## Begin EXCERPTED DATA

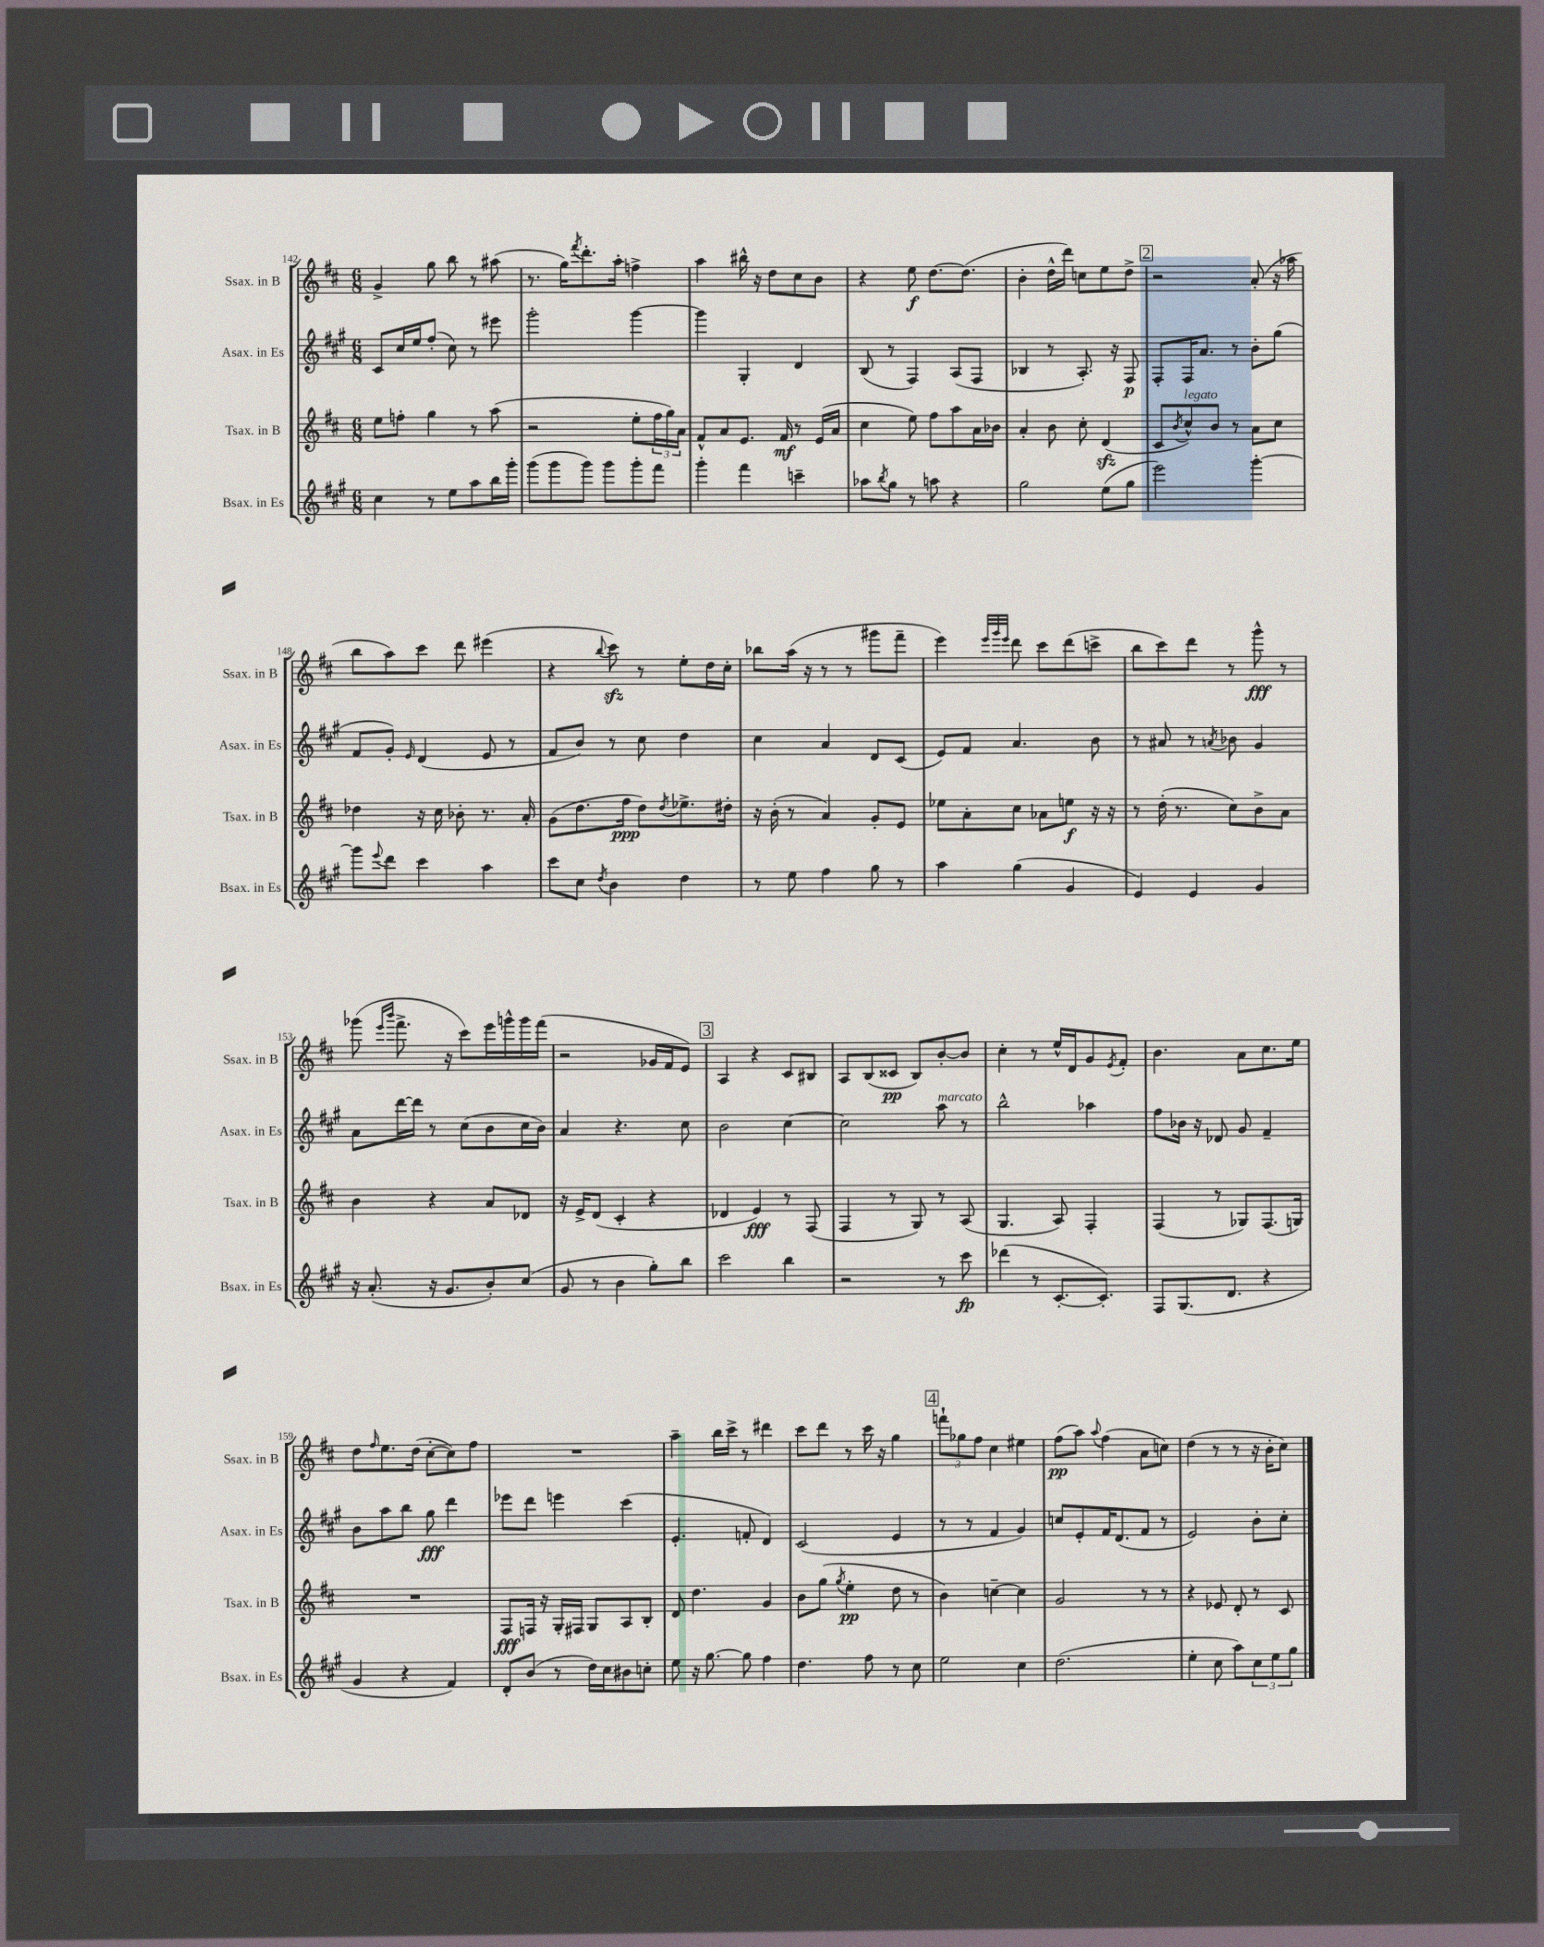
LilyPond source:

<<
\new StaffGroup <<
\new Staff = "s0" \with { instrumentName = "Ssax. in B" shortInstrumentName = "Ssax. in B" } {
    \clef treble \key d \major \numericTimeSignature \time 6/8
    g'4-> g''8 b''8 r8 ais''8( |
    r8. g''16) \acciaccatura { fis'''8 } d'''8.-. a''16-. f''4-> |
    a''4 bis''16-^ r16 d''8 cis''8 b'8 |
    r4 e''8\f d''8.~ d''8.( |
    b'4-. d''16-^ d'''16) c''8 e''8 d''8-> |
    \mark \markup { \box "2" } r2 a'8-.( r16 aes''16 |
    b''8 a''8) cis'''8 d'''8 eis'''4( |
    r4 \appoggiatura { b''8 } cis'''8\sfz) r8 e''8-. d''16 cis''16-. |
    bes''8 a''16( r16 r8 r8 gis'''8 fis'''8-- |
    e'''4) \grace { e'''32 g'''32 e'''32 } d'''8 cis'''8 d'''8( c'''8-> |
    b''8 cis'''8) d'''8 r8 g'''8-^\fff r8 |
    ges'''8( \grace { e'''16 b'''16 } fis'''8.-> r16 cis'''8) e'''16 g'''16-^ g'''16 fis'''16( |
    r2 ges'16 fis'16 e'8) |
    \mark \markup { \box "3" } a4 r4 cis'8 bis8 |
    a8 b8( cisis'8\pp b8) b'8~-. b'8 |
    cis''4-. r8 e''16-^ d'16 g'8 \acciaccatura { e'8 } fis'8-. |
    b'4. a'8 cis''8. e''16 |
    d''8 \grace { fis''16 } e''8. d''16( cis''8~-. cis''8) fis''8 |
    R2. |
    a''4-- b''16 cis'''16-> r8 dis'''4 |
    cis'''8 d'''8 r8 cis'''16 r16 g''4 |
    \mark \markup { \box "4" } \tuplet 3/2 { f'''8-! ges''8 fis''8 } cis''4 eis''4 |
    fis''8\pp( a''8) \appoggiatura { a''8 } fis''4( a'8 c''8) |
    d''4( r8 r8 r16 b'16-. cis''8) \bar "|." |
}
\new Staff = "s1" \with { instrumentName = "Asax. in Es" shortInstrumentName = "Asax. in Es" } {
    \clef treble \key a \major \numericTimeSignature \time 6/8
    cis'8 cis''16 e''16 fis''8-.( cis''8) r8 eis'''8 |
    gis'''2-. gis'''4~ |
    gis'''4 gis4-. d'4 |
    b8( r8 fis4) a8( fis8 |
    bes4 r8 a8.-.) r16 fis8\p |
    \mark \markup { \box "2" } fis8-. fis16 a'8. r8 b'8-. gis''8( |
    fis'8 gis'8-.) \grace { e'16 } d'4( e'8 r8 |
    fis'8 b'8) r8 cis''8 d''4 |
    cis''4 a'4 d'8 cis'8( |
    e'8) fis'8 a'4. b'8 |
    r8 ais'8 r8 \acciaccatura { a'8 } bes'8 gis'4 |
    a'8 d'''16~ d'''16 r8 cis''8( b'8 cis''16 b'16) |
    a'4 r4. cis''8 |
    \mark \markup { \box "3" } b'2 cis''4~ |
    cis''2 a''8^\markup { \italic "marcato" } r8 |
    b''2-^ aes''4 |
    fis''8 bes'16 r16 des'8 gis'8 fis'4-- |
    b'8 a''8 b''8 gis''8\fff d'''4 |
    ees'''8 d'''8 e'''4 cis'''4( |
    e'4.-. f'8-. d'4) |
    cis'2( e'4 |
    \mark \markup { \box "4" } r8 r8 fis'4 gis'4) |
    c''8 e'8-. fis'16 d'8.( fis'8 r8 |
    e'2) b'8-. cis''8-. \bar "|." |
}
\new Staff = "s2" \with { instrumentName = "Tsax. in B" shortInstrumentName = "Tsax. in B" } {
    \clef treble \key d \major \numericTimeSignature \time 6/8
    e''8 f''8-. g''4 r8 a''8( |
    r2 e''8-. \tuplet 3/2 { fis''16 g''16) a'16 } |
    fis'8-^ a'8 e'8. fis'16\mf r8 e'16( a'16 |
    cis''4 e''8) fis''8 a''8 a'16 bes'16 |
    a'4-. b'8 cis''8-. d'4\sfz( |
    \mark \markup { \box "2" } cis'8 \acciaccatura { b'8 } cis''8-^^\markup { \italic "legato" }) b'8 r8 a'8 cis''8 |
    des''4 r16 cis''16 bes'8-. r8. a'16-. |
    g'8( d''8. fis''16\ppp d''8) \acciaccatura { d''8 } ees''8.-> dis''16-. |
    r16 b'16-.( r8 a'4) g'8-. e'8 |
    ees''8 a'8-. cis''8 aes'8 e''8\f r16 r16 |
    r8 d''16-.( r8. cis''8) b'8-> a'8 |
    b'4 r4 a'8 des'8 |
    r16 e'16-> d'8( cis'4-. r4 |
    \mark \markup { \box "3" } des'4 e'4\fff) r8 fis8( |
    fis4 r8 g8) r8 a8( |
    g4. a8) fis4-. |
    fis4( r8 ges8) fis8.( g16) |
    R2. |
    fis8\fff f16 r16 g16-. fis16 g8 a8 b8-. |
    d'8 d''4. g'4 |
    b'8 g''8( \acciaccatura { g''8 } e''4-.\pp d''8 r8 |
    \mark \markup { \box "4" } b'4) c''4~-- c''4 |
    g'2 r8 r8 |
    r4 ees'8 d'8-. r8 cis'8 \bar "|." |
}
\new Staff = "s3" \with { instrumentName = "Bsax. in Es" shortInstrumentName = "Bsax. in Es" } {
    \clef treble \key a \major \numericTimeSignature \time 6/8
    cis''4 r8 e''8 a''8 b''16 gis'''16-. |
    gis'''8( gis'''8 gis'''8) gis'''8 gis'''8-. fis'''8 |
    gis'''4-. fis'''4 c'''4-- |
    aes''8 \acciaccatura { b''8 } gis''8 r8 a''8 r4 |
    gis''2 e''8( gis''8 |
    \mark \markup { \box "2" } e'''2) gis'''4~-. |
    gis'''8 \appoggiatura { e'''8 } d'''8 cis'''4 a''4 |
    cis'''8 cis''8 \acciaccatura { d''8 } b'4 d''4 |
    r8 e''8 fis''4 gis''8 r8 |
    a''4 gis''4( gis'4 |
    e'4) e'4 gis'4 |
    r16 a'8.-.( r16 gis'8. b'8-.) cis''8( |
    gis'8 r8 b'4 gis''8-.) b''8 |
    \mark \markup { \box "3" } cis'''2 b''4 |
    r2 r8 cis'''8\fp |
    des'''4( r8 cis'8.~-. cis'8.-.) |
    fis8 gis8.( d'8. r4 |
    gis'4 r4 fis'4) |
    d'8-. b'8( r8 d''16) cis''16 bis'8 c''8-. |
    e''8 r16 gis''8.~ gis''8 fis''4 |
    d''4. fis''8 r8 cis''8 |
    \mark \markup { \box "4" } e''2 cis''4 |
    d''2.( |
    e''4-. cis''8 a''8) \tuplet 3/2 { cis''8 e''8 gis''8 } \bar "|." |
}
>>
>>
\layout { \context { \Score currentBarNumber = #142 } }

## End EXCERPTED DATA

* [WORK TO COMPLETE]: How many lines of the material contain the string "tuplet"? Case counts. Reply with the number only.

* [WORKED SOLUTION]: 3